(WHAT TO DO) Could you write out exactly, and only, the lines from the one containing "[(281,232),(202,257),(225,327),(303,302),(281,232)]" through the last line of the data, leaving out all pictures?

(Coordinate pair lists)

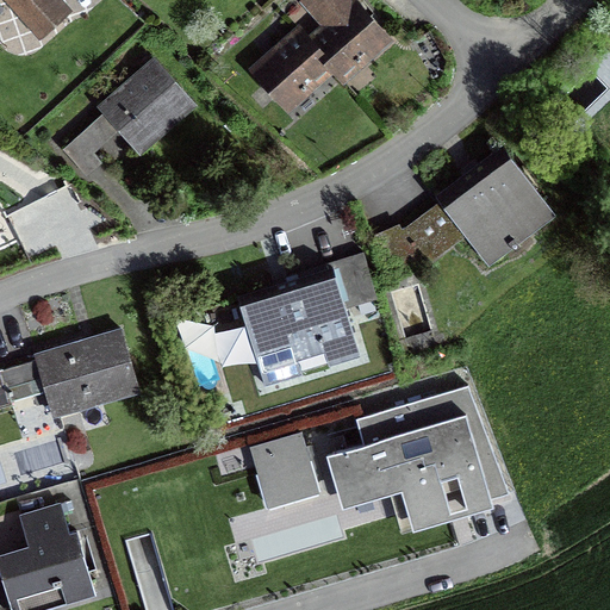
[(2,0),(36,36),(61,13),(48,0),(2,0)]
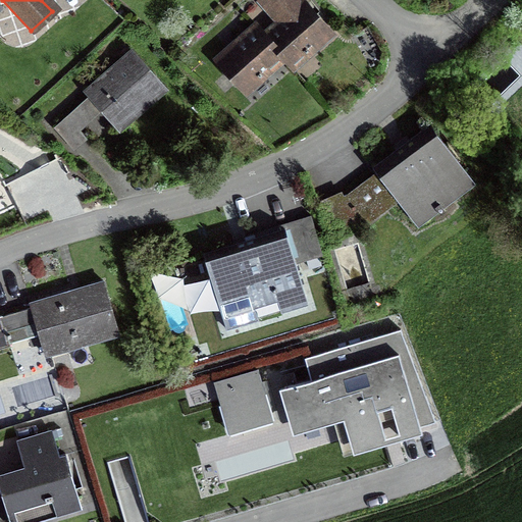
[(259,0),(270,11),(280,22),(274,29),(265,37),(257,25),(235,45),(218,59),(243,87),(257,74),(260,79),(284,57),(290,62),(303,50),(307,54),(330,33),(301,0),(259,0)]
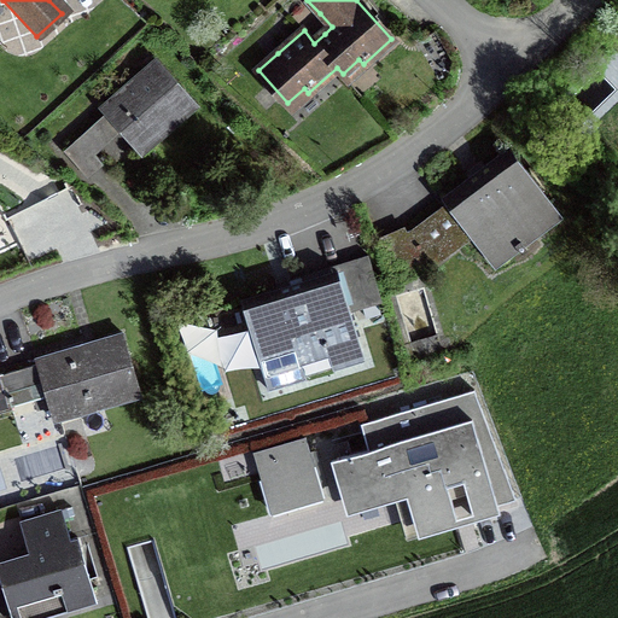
[(194,104),(153,58),(97,109),(139,155),(194,104)]
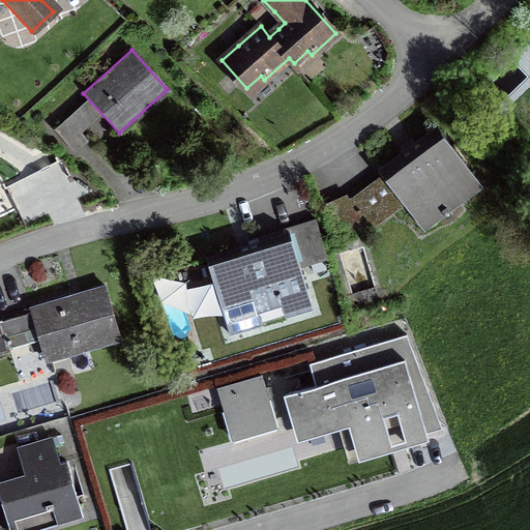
[(484,183),(444,129),(385,174),(406,202),(425,228),(484,183)]
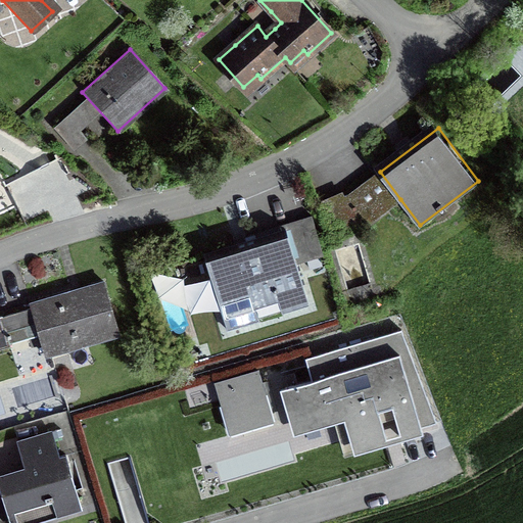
[(360,224),(400,199),(380,172),(378,169),(347,195),(320,206),(333,237),(360,224)]
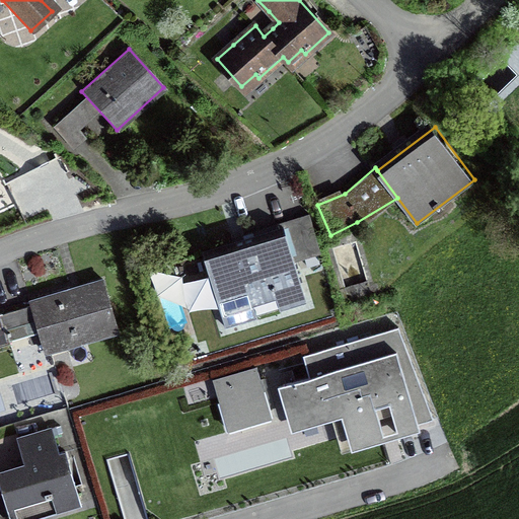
[(281,232),(202,257),(225,327),(303,302),(281,232)]
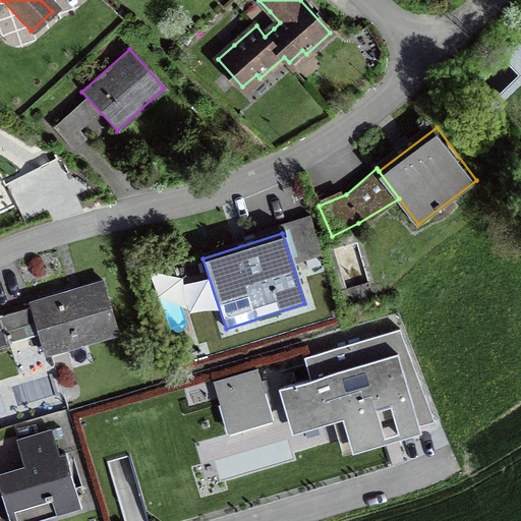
[(74,289),(27,302),(30,307),(37,335),(42,352),(116,331),(102,281),(74,289)]
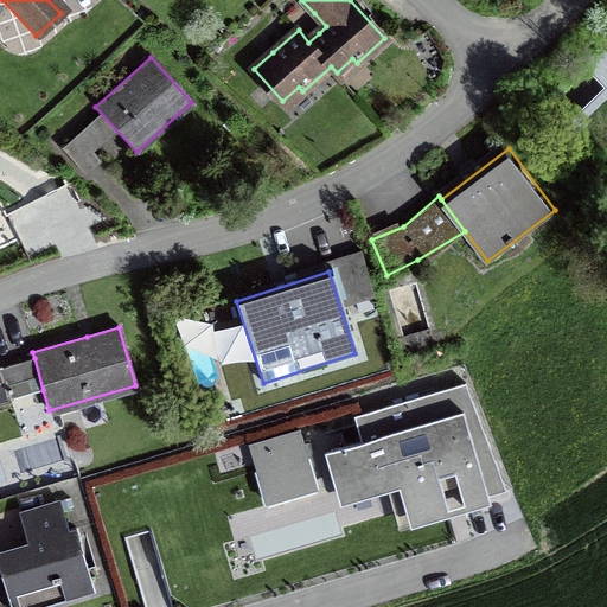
[(0,402),(43,390),(34,358),(0,368),(0,402)]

(OUTPUT OF THE TASK)
[(281,232),(202,257),(225,327),(303,302),(281,232)]
[(74,289),(27,302),(30,307),(37,335),(42,352),(116,331),(102,281),(74,289)]
[(0,402),(43,390),(34,358),(0,368),(0,402)]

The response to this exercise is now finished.